Problem description –
Transcribe, verbatim, every line from the start of the entries through the line that contains "R102: 1.1k (AMP, VI) -> 160 (AMP, VI)"; include both boundary lines and omit all others.

Segment Start: Records provided

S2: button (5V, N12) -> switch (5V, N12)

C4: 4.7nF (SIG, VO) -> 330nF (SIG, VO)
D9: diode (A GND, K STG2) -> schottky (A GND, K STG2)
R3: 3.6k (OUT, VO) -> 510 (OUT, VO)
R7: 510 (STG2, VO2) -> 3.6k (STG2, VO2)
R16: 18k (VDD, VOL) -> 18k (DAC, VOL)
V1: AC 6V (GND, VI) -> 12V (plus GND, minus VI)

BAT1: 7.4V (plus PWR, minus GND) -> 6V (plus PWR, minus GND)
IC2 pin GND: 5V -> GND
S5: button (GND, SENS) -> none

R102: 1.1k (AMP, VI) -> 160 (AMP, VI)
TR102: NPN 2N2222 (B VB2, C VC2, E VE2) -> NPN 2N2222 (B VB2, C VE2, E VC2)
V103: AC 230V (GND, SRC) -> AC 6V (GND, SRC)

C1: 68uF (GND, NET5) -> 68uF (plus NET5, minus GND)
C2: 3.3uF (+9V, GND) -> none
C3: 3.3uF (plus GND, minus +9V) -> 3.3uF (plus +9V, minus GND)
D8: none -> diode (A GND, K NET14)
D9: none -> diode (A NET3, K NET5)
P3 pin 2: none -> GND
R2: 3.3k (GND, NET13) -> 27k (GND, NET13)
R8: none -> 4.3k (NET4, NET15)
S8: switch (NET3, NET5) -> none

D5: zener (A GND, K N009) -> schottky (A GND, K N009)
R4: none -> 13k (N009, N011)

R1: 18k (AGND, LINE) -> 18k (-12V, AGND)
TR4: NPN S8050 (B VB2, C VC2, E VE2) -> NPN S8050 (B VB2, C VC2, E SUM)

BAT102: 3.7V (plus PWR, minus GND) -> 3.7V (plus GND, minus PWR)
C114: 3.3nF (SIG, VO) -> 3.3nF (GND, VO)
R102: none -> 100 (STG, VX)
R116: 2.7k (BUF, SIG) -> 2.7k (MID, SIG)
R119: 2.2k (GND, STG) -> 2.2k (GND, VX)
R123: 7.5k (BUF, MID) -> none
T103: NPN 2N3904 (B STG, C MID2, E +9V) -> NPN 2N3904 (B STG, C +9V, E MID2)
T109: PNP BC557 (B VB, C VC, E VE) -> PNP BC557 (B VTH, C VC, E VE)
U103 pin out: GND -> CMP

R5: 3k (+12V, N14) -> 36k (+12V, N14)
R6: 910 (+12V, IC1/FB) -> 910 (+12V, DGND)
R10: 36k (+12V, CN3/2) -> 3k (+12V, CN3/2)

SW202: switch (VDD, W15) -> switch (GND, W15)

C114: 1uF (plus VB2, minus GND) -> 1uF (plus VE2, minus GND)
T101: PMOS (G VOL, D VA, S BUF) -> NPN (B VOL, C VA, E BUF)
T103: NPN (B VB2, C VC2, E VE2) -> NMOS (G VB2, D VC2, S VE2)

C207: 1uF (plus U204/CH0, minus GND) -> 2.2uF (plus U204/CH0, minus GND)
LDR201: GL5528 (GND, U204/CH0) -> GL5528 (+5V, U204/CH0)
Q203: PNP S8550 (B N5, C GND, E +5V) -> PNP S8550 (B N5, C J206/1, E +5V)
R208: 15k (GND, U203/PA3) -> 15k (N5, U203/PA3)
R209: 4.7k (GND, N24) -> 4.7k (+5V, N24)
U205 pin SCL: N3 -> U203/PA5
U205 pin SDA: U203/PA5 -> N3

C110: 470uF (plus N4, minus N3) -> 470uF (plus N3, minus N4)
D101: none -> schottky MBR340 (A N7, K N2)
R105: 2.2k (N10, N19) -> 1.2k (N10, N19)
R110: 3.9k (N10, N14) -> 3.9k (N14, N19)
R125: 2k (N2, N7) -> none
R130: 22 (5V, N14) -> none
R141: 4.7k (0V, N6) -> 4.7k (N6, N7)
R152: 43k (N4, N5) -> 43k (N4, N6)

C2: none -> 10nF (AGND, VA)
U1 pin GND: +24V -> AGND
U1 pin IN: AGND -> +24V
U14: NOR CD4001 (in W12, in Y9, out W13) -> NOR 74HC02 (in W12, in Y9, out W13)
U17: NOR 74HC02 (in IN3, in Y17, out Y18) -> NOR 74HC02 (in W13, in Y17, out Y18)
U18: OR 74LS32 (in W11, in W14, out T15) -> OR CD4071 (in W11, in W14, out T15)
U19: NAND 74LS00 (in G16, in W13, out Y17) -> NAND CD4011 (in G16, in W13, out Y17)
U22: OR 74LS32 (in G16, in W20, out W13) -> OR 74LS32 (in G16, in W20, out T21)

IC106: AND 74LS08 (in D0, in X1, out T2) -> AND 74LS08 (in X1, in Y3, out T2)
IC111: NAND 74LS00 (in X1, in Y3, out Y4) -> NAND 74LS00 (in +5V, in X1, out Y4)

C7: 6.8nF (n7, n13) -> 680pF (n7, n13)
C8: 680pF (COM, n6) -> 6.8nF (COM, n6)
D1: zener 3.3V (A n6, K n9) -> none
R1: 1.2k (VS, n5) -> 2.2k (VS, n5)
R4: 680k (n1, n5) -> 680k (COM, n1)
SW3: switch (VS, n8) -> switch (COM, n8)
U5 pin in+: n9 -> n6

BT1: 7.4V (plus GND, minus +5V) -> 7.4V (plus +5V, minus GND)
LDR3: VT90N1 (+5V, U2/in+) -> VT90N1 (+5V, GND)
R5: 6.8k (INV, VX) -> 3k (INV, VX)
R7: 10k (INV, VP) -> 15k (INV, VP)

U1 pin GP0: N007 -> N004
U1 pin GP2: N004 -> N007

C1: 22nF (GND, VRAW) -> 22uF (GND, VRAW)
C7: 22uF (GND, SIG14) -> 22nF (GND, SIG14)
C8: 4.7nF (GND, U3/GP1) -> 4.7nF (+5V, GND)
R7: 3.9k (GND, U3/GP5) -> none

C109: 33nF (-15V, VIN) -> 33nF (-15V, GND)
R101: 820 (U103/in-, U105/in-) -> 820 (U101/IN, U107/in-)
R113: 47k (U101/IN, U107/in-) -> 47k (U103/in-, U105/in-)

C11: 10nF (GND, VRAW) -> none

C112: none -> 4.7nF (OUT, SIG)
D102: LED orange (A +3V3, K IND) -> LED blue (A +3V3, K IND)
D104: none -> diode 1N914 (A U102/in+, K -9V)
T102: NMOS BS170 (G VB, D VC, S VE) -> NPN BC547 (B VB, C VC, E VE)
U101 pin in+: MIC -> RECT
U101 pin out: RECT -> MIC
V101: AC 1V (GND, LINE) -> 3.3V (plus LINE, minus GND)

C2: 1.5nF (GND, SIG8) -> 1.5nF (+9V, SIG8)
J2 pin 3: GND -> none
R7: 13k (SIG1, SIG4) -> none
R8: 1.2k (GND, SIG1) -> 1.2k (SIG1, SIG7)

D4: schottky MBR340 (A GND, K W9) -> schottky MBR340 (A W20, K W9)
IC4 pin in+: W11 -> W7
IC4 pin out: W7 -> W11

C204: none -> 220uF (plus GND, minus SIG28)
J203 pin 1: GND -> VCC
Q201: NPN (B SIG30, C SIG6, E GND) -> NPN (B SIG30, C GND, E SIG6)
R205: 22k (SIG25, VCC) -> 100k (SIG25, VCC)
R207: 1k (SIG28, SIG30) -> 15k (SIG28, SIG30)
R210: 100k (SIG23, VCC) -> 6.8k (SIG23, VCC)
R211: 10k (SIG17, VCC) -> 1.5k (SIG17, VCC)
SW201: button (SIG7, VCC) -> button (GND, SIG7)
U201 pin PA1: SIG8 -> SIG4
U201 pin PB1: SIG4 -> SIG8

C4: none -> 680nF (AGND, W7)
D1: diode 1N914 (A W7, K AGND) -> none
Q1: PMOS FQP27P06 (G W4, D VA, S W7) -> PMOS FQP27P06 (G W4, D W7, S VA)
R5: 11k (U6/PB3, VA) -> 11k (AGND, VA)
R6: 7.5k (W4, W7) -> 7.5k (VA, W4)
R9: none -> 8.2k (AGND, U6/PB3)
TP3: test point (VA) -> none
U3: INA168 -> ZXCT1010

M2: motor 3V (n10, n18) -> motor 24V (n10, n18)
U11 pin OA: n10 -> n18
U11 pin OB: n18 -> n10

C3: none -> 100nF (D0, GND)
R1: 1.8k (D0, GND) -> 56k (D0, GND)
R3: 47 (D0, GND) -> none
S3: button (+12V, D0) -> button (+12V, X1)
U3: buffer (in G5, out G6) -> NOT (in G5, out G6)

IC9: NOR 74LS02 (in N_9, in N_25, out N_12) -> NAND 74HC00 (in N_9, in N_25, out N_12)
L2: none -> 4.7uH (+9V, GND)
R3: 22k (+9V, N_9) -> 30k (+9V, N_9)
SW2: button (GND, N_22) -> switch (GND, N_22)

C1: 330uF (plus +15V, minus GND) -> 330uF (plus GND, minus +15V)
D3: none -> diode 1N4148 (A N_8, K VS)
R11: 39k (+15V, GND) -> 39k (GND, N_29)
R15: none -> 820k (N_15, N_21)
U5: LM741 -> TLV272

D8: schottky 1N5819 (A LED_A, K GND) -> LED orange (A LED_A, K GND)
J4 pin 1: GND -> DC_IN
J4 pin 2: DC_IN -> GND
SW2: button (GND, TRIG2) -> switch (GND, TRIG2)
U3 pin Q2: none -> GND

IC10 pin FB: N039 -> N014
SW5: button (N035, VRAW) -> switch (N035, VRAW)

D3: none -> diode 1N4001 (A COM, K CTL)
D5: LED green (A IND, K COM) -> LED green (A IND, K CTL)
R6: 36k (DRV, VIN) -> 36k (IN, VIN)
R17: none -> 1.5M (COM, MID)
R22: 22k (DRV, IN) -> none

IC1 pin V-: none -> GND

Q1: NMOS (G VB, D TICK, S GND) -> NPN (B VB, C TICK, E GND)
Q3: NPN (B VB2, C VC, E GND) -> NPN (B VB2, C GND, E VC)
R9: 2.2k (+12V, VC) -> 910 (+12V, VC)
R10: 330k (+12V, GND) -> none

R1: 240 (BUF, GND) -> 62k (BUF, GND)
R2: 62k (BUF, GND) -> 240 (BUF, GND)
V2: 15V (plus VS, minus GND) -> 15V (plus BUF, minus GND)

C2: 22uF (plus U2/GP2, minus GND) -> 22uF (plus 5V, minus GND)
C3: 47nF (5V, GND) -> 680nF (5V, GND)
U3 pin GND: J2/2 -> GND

Segment End: Records provided

Response to the exercise –
S2: button (5V, N12) -> switch (5V, N12)

C4: 4.7nF (SIG, VO) -> 330nF (SIG, VO)
D9: diode (A GND, K STG2) -> schottky (A GND, K STG2)
R3: 3.6k (OUT, VO) -> 510 (OUT, VO)
R7: 510 (STG2, VO2) -> 3.6k (STG2, VO2)
R16: 18k (VDD, VOL) -> 18k (DAC, VOL)
V1: AC 6V (GND, VI) -> 12V (plus GND, minus VI)

BAT1: 7.4V (plus PWR, minus GND) -> 6V (plus PWR, minus GND)
IC2 pin GND: 5V -> GND
S5: button (GND, SENS) -> none

R102: 1.1k (AMP, VI) -> 160 (AMP, VI)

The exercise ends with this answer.